Entries shown:
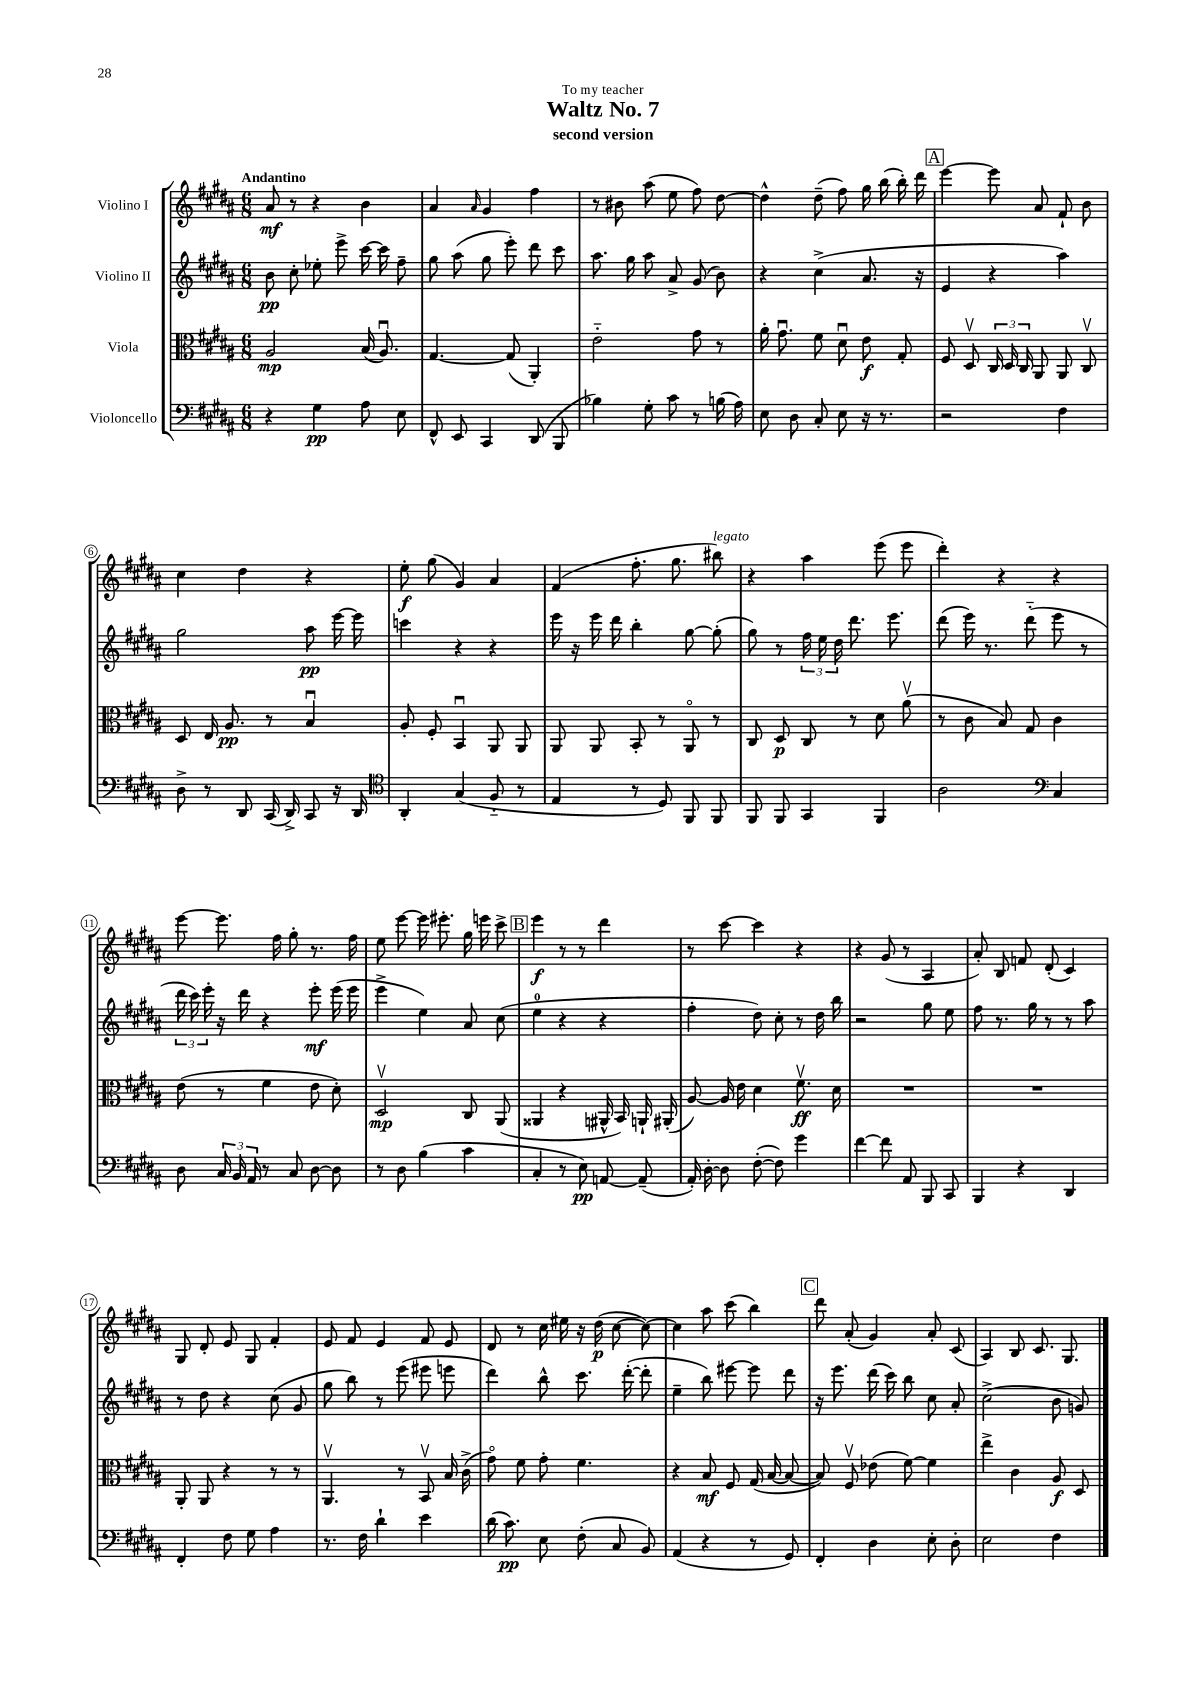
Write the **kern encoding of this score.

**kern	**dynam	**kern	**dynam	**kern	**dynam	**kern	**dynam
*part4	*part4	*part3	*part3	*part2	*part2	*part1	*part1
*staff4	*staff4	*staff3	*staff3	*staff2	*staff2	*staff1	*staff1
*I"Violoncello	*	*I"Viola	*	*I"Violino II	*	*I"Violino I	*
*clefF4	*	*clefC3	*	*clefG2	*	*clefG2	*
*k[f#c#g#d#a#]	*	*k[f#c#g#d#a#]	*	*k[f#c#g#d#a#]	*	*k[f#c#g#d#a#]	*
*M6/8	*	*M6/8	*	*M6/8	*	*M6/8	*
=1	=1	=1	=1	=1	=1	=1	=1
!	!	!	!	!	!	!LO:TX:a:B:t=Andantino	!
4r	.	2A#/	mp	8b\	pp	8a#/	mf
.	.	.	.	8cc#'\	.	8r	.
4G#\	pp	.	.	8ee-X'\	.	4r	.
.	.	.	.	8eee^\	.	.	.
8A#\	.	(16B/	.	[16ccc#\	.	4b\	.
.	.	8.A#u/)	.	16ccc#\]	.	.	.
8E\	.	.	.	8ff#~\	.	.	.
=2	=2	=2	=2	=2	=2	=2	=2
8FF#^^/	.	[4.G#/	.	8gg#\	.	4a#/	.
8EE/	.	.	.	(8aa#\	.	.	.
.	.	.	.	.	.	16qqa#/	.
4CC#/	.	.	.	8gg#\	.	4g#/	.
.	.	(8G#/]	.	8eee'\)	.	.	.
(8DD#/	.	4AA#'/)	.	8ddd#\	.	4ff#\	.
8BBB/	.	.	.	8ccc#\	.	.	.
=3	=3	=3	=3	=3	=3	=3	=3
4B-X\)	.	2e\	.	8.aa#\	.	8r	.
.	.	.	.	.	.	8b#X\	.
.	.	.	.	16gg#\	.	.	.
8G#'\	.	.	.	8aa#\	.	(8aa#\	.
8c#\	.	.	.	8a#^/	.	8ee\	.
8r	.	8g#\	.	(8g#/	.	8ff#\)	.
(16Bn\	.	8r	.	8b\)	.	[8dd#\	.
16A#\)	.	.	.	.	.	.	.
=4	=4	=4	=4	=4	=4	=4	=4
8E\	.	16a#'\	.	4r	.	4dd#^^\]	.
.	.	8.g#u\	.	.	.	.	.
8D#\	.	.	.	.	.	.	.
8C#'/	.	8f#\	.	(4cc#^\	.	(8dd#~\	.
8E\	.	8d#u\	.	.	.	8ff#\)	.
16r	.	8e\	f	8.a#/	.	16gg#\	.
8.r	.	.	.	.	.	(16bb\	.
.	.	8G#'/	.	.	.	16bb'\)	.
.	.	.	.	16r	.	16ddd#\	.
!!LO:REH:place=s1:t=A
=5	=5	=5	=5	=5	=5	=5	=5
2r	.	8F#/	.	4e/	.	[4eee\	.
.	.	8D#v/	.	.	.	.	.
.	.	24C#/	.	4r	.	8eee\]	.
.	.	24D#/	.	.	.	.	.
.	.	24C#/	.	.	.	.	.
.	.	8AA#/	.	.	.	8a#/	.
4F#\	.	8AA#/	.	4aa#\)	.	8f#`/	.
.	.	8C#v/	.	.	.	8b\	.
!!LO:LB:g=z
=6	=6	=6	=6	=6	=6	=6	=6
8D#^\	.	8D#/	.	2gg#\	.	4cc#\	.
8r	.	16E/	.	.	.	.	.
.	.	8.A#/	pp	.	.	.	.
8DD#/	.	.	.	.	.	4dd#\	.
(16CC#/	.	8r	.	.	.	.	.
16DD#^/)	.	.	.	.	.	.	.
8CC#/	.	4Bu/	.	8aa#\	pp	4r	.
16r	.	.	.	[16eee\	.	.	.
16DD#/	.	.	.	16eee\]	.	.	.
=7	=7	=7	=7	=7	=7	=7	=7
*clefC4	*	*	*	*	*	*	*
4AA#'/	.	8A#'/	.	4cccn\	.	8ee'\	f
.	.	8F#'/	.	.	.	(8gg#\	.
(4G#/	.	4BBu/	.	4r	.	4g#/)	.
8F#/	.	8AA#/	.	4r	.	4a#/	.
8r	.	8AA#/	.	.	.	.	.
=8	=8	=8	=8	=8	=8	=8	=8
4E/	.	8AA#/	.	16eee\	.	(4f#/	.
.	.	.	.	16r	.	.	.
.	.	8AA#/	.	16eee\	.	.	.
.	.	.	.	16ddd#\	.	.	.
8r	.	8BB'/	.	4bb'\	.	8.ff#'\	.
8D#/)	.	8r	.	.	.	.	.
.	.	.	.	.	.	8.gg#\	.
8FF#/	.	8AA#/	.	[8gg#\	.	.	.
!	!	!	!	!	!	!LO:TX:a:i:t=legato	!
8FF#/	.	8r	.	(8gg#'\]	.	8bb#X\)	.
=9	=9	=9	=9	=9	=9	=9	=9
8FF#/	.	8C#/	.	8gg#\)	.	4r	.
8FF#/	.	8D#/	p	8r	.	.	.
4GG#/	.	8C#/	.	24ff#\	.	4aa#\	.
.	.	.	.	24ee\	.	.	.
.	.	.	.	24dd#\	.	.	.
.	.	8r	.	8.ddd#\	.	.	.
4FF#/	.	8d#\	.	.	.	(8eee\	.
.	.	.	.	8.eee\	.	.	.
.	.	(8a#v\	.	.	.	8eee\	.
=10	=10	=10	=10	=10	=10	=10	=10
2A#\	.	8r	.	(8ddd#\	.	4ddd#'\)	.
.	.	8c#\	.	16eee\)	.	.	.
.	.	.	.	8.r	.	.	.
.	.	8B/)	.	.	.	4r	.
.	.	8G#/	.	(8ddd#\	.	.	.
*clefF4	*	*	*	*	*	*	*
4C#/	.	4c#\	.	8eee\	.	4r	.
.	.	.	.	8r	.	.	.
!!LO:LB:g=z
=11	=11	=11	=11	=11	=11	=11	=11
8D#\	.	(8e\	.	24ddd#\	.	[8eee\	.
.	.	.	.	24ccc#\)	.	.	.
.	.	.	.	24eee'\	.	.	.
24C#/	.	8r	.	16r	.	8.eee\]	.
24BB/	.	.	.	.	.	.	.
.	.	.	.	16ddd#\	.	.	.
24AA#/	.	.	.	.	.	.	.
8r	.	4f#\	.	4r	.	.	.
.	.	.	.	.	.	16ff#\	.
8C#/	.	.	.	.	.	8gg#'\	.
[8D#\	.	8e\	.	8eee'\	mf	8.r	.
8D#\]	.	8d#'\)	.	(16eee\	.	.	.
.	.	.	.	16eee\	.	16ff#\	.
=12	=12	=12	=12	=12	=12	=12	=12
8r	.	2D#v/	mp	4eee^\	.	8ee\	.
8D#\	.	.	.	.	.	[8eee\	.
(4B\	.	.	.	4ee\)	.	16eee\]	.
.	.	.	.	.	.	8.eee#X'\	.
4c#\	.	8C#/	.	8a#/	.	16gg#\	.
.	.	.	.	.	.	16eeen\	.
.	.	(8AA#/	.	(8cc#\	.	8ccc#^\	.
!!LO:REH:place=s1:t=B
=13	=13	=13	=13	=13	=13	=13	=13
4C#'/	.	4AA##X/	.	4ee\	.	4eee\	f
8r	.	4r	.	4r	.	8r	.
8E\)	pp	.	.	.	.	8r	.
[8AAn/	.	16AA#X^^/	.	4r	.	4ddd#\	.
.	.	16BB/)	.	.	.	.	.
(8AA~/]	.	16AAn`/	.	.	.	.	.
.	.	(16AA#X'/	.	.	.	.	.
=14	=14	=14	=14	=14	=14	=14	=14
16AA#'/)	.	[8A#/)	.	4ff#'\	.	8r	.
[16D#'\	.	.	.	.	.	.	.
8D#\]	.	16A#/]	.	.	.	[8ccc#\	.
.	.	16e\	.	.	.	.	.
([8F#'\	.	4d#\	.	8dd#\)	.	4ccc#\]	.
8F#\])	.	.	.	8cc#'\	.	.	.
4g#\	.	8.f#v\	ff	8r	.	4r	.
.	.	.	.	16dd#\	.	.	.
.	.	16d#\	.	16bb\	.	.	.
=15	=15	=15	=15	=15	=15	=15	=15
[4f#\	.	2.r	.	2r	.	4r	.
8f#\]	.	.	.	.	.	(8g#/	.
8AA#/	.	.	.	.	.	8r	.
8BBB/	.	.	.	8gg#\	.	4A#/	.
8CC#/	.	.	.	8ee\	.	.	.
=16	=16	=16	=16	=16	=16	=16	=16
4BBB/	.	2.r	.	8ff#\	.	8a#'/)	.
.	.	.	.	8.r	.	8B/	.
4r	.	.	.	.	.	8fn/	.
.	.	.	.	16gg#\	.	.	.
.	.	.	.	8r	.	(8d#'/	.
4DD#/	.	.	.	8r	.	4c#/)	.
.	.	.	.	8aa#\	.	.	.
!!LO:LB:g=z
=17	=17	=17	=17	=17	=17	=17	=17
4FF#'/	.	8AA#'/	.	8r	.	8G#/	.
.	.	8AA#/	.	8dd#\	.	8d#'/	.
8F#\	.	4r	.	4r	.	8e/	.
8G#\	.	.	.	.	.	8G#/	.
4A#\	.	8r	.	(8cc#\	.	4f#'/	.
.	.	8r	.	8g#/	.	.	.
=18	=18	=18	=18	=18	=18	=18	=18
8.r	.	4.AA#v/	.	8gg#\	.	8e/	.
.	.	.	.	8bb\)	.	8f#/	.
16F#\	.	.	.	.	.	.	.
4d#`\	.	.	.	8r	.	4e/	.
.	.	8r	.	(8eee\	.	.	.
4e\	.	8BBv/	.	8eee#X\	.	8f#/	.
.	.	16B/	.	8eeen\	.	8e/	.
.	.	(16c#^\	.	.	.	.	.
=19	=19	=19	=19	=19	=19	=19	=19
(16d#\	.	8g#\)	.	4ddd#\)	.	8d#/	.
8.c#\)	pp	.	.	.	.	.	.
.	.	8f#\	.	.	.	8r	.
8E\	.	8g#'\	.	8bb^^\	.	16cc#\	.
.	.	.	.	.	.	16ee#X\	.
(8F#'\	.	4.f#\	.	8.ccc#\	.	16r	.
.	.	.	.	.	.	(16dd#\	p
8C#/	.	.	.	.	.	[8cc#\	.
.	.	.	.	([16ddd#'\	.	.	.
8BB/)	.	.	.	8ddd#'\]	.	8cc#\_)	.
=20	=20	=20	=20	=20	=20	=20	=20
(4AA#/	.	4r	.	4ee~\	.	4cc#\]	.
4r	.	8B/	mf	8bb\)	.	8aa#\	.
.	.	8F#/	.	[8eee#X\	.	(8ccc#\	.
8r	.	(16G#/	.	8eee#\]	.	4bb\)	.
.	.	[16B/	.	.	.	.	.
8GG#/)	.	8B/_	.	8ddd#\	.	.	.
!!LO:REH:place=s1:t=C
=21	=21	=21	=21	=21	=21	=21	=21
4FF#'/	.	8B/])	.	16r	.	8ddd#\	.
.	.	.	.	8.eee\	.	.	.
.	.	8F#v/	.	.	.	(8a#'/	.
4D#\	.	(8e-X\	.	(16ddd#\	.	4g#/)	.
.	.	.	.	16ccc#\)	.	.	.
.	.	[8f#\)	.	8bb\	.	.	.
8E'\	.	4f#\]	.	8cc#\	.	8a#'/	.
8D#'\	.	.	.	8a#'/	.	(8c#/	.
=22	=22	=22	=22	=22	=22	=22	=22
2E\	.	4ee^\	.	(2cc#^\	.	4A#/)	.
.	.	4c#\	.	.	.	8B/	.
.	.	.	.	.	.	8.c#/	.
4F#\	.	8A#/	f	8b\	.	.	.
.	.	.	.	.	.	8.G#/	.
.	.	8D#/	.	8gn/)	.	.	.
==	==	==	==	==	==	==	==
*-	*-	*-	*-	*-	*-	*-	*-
* * *
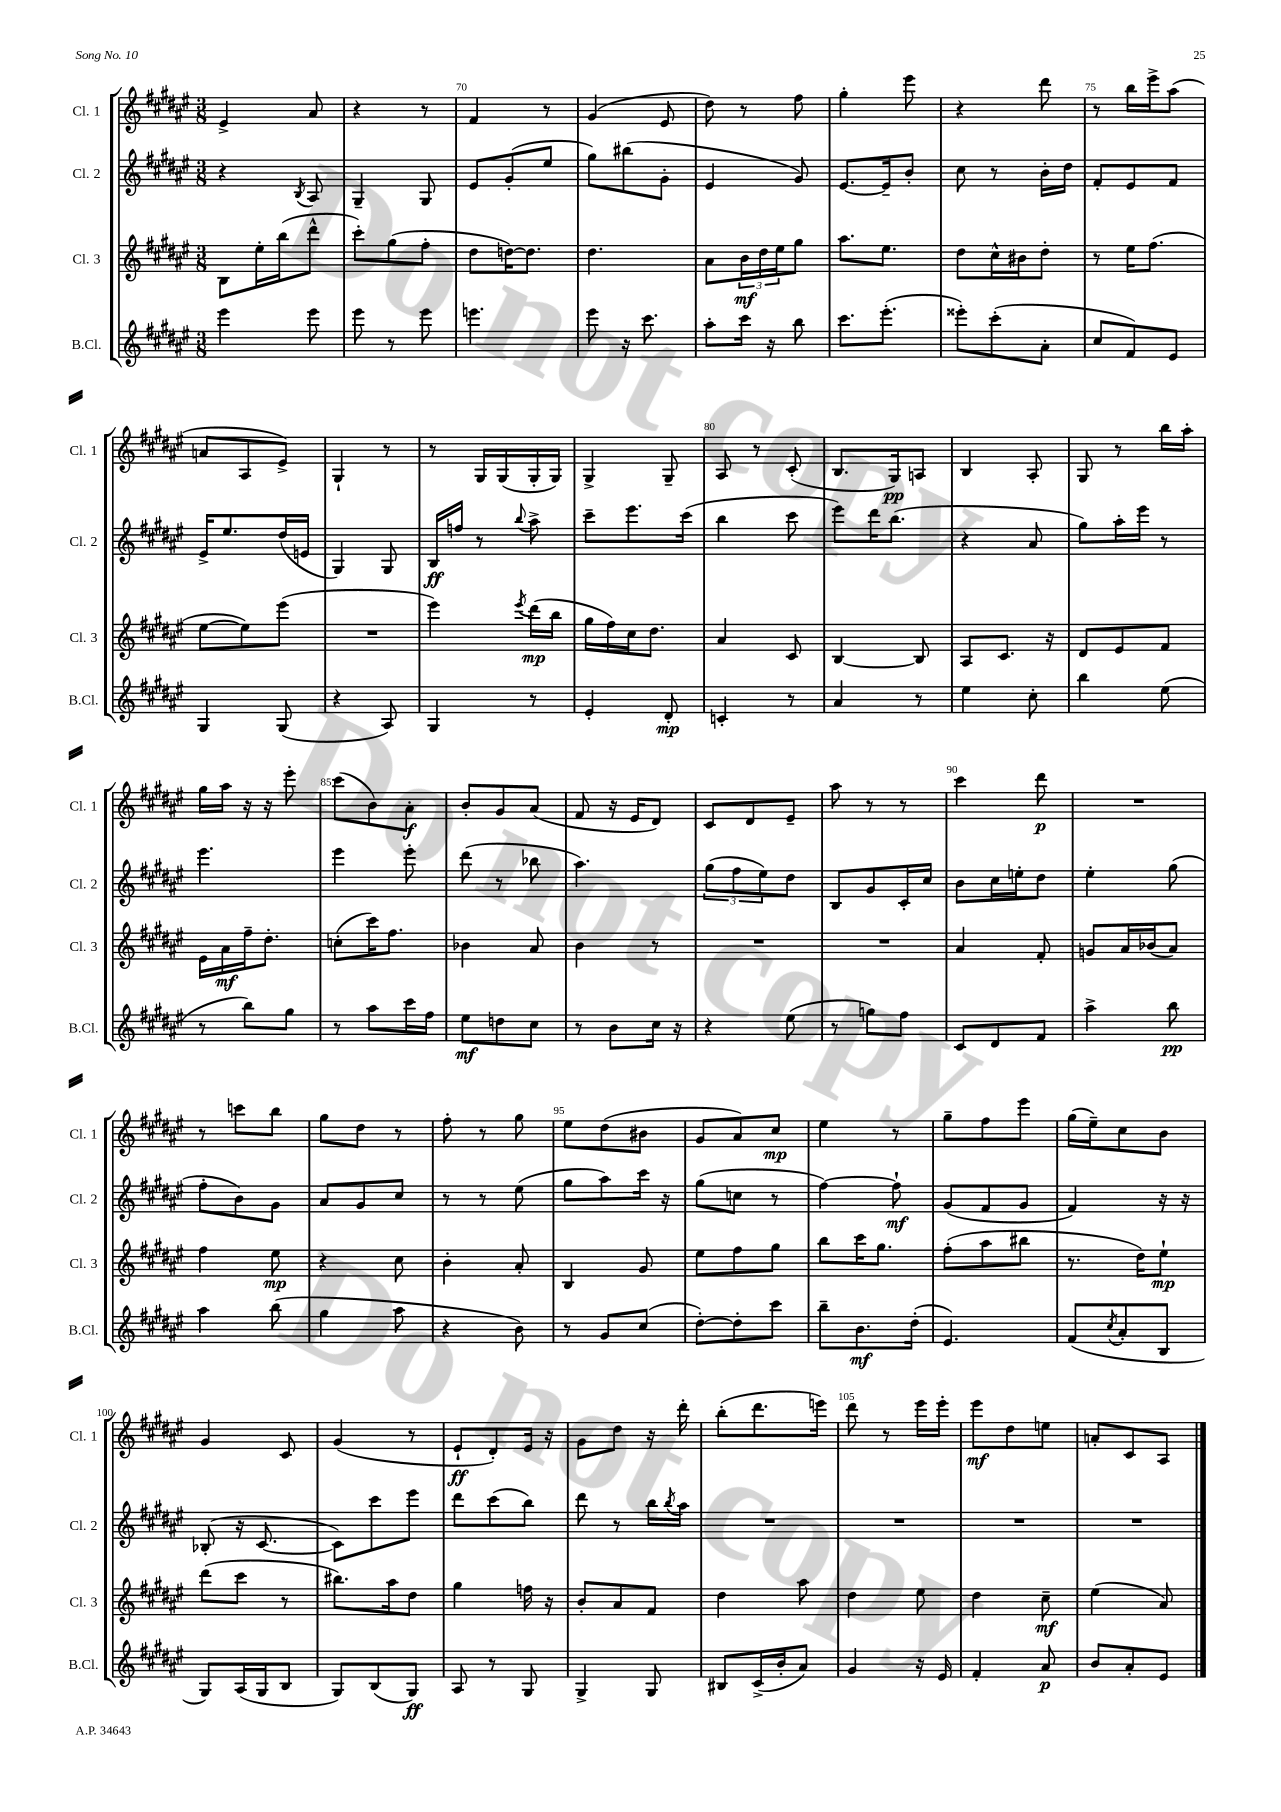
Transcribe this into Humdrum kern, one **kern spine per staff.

Task requirements: List every line in the rows above that contains the string "place".

Response:
!!LO:REH:place=s1:t=A
!!LO:REH:place=s1:t=B
!!LO:REH:place=s1:t=C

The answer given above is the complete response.